• WHAT THIS TASK INVOLVES: Could you set down exactly the lines of the data below, starting at the one that holds "R2: 2.2k (N3, U6/PB3) -> 27k (N3, U6/PB3)" and ending at the one that holds "CN203 pin 3: +9V -> GND", both included, and only those?

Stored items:
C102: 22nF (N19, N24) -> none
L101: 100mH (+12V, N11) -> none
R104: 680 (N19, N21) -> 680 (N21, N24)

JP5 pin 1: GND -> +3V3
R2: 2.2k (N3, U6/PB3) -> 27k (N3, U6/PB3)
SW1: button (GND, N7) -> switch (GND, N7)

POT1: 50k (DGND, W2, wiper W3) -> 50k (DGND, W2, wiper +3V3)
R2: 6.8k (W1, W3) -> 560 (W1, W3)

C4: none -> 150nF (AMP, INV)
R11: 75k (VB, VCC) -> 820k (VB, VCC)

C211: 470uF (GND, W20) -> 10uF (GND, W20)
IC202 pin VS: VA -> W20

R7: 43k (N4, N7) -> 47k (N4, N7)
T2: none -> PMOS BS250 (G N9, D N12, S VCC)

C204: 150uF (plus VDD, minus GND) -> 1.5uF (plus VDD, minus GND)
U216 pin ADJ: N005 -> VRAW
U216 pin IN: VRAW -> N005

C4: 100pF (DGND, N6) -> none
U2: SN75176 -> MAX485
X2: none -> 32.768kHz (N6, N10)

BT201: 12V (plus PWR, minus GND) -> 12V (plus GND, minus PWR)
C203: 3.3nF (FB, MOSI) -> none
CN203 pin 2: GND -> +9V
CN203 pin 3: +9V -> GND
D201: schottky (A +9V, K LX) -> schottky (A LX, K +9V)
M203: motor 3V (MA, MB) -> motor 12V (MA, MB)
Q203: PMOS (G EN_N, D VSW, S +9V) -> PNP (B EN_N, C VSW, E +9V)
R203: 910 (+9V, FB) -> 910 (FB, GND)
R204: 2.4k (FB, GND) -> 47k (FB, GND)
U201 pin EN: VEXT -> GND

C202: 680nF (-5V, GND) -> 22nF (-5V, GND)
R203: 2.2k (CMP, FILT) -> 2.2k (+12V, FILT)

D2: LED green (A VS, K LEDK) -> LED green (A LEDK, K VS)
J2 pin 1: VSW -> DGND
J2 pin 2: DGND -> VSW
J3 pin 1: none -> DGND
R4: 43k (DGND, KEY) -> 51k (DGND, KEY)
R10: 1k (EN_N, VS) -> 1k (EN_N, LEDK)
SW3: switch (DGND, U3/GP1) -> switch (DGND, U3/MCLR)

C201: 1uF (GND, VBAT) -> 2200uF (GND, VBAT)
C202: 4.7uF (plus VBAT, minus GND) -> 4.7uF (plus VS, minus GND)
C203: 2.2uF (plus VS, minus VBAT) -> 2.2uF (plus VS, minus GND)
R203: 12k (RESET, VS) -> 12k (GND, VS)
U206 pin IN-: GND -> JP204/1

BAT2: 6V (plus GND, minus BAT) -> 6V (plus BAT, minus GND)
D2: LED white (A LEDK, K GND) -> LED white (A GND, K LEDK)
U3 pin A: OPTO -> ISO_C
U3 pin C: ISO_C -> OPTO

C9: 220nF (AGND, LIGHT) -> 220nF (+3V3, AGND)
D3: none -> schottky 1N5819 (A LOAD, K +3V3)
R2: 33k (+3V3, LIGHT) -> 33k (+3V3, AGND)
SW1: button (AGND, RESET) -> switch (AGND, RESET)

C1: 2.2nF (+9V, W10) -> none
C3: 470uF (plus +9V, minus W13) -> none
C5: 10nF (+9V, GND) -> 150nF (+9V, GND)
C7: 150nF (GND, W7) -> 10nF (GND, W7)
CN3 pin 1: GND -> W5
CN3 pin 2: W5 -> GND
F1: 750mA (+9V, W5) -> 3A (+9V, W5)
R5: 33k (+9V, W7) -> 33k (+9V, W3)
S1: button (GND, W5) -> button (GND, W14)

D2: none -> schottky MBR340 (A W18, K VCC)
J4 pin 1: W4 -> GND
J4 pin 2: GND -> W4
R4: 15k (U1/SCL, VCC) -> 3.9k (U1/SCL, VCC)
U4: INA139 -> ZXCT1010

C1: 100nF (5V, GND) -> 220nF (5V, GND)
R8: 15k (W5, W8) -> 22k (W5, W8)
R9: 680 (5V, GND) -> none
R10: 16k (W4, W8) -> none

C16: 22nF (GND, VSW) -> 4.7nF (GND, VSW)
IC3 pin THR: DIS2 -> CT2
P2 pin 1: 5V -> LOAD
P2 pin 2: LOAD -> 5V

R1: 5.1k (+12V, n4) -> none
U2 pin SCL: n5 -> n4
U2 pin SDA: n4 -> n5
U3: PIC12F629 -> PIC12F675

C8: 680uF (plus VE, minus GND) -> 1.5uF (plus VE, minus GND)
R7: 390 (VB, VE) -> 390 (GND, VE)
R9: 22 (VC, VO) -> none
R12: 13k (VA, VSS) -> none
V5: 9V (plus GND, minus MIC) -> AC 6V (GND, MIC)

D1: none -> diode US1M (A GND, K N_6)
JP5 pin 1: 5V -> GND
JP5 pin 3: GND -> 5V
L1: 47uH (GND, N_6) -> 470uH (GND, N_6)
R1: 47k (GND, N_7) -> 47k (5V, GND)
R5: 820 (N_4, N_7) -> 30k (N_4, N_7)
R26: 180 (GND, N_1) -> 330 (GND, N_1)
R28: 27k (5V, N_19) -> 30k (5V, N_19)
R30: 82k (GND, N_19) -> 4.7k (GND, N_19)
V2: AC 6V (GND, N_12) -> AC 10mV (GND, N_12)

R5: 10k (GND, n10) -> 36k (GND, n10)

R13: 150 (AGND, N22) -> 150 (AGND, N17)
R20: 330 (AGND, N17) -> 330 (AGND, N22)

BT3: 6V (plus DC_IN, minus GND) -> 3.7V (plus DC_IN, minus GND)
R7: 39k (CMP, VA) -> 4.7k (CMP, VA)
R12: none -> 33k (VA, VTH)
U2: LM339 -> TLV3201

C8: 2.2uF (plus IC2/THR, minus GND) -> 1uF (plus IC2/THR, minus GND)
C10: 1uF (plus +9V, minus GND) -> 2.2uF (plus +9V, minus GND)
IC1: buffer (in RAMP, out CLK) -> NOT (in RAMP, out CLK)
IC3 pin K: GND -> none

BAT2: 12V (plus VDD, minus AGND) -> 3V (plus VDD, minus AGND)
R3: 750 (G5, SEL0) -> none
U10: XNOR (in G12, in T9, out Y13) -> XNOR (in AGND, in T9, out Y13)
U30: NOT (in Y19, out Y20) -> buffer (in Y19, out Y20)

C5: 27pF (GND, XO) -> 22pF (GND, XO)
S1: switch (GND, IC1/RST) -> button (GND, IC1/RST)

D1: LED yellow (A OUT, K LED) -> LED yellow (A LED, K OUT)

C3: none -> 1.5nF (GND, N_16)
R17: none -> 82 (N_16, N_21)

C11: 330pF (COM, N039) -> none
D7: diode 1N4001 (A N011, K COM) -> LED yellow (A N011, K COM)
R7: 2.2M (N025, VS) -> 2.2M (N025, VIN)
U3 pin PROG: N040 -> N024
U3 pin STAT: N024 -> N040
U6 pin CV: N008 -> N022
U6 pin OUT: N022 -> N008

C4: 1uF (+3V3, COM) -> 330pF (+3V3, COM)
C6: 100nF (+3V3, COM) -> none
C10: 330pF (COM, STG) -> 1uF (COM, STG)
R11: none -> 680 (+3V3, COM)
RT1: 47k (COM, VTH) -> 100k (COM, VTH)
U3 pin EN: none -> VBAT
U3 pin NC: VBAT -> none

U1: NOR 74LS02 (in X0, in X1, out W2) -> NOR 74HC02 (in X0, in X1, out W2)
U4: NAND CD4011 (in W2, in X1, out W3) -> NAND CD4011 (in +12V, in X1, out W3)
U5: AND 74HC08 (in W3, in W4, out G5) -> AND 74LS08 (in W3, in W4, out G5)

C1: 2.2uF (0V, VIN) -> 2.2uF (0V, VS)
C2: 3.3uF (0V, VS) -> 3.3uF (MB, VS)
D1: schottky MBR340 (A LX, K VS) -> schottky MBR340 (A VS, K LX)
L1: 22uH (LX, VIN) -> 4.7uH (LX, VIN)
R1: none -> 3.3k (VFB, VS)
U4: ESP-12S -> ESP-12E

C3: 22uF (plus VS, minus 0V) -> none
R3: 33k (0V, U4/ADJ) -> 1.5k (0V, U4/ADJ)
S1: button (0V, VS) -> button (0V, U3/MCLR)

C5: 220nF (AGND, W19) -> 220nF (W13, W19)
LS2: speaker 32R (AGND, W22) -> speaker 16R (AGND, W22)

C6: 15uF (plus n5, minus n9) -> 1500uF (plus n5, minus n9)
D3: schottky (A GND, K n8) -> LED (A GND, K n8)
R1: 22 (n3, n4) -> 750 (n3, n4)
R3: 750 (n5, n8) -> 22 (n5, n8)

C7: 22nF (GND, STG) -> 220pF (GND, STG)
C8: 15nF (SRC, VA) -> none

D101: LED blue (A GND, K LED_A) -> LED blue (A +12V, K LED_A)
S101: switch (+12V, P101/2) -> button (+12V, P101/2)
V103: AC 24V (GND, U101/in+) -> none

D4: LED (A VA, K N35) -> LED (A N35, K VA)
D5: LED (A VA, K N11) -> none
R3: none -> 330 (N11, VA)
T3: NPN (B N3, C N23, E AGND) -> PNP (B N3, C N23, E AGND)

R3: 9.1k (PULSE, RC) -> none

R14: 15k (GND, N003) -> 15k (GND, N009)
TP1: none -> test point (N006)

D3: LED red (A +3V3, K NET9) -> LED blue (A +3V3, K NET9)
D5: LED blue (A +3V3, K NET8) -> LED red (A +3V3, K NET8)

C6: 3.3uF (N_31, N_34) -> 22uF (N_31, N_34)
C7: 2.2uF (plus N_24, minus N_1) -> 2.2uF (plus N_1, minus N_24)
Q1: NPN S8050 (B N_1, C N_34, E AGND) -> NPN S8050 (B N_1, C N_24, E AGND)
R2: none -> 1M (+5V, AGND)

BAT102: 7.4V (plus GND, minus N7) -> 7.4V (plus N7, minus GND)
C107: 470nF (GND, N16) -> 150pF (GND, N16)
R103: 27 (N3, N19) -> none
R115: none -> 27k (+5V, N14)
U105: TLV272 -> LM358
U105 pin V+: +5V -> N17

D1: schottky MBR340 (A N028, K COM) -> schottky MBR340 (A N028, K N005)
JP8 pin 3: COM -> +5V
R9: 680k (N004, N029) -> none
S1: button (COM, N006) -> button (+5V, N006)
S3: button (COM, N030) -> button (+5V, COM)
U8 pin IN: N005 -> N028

• TASK ANSWER:
R2: 2.2k (N3, U6/PB3) -> 27k (N3, U6/PB3)
SW1: button (GND, N7) -> switch (GND, N7)

POT1: 50k (DGND, W2, wiper W3) -> 50k (DGND, W2, wiper +3V3)
R2: 6.8k (W1, W3) -> 560 (W1, W3)

C4: none -> 150nF (AMP, INV)
R11: 75k (VB, VCC) -> 820k (VB, VCC)

C211: 470uF (GND, W20) -> 10uF (GND, W20)
IC202 pin VS: VA -> W20

R7: 43k (N4, N7) -> 47k (N4, N7)
T2: none -> PMOS BS250 (G N9, D N12, S VCC)

C204: 150uF (plus VDD, minus GND) -> 1.5uF (plus VDD, minus GND)
U216 pin ADJ: N005 -> VRAW
U216 pin IN: VRAW -> N005

C4: 100pF (DGND, N6) -> none
U2: SN75176 -> MAX485
X2: none -> 32.768kHz (N6, N10)

BT201: 12V (plus PWR, minus GND) -> 12V (plus GND, minus PWR)
C203: 3.3nF (FB, MOSI) -> none
CN203 pin 2: GND -> +9V
CN203 pin 3: +9V -> GND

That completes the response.